All of the records below must be reproduced exactly, minus any pictures.

Data excerpts:
- Opening Delimiter -

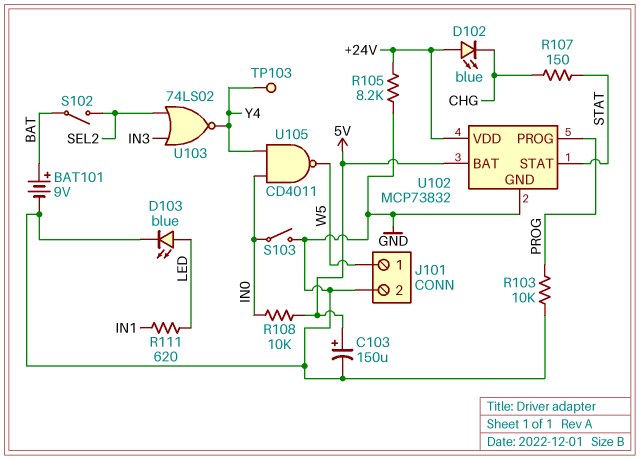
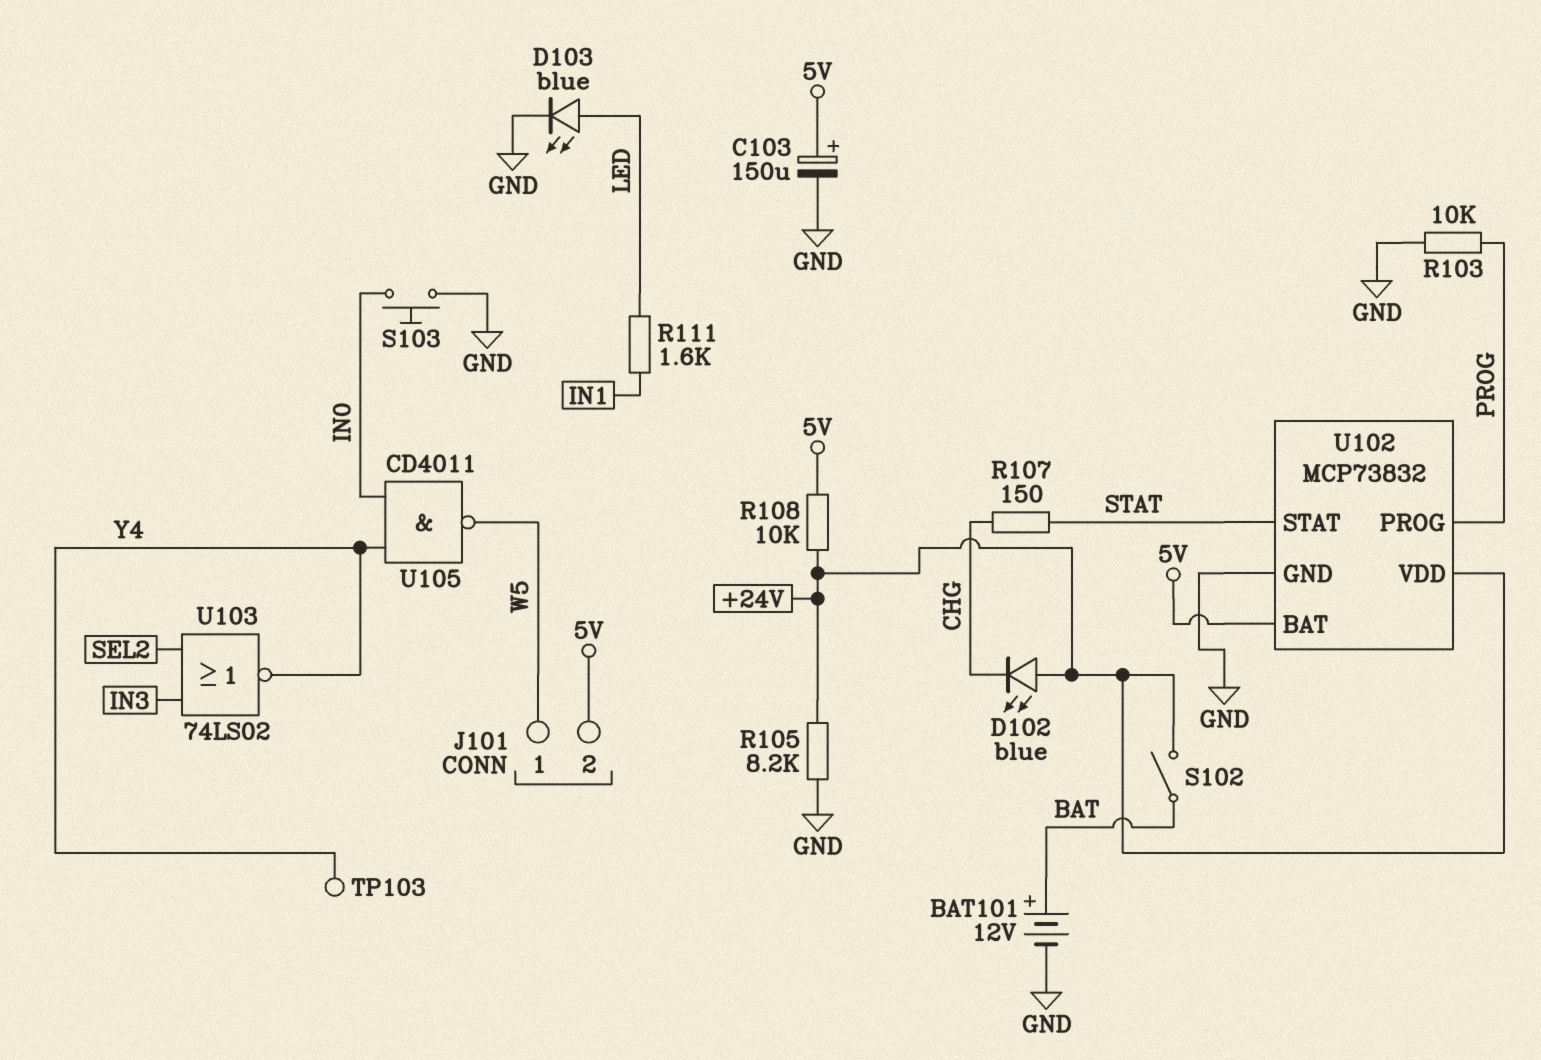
BAT101: 9V (plus BAT, minus GND) -> 12V (plus BAT, minus GND)
J101 pin 2: GND -> 5V
R108: 10k (5V, IN0) -> 10k (+24V, 5V)
R111: 620 (IN1, LED) -> 1.6k (IN1, LED)
S102: switch (BAT, SEL2) -> switch (+24V, BAT)
S103: switch (GND, IN0) -> button (GND, IN0)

- Closing Delimiter -

Your response:
BAT101: 9V (plus BAT, minus GND) -> 12V (plus BAT, minus GND)
J101 pin 2: GND -> 5V
R108: 10k (5V, IN0) -> 10k (+24V, 5V)
R111: 620 (IN1, LED) -> 1.6k (IN1, LED)
S102: switch (BAT, SEL2) -> switch (+24V, BAT)
S103: switch (GND, IN0) -> button (GND, IN0)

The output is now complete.